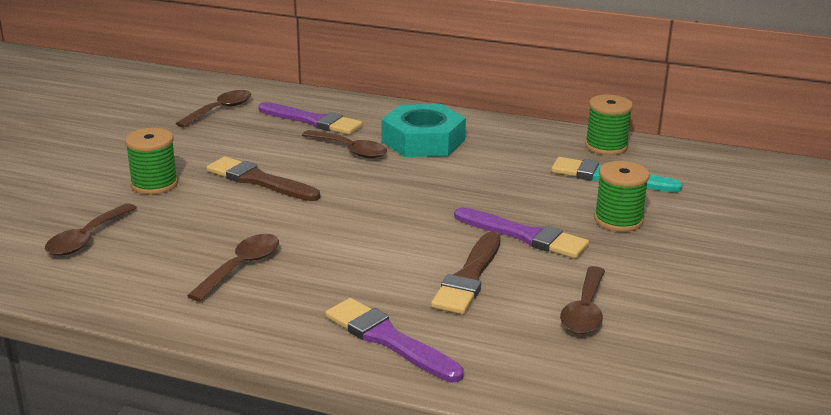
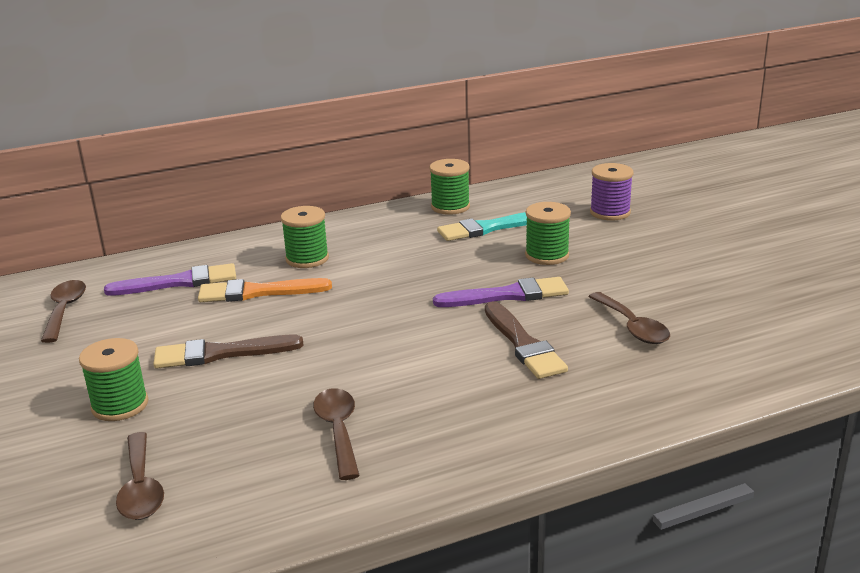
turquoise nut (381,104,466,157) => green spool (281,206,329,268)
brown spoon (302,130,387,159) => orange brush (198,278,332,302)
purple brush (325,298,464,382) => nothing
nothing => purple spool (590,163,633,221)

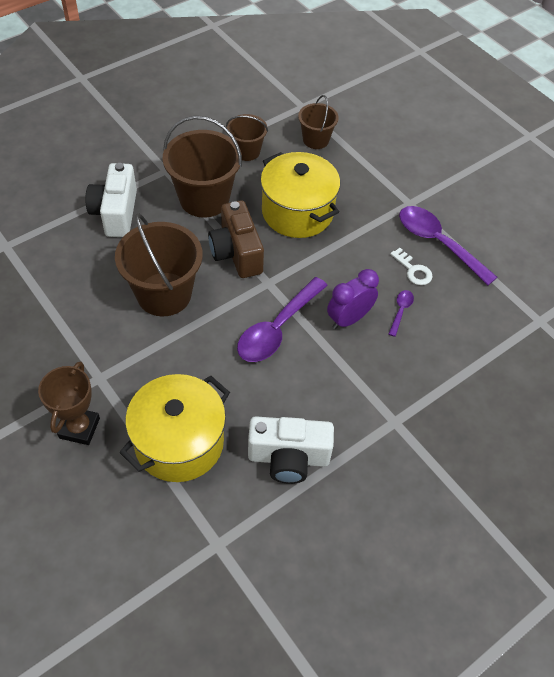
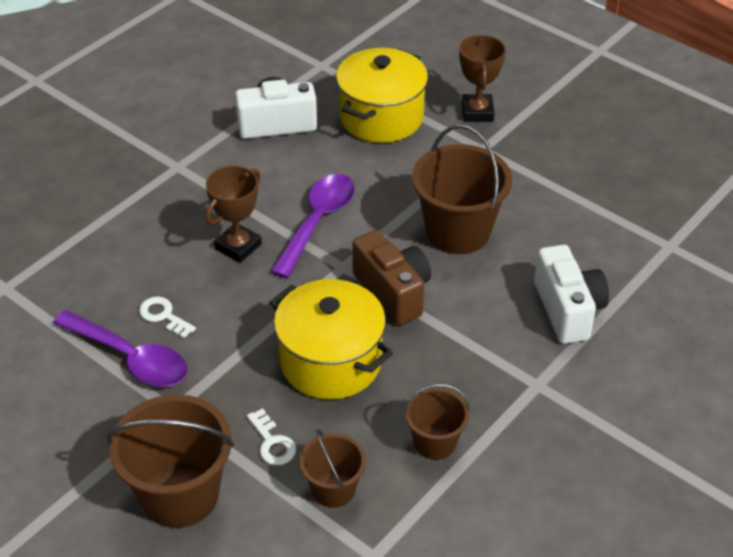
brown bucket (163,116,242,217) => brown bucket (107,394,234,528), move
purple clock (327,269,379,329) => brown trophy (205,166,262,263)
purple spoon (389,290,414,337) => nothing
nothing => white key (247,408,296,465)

*-*-*

● **Exercise requirements**:
Leave out the pictures and copy everything else in the records word for word.

● **Answer to this problem**:
turquoise nut (381,104,466,157) => green spool (281,206,329,268)
brown spoon (302,130,387,159) => orange brush (198,278,332,302)
purple brush (325,298,464,382) => nothing
nothing => purple spool (590,163,633,221)

brown bucket (163,116,242,217) => brown bucket (107,394,234,528), move
purple clock (327,269,379,329) => brown trophy (205,166,262,263)
purple spoon (389,290,414,337) => nothing
nothing => white key (247,408,296,465)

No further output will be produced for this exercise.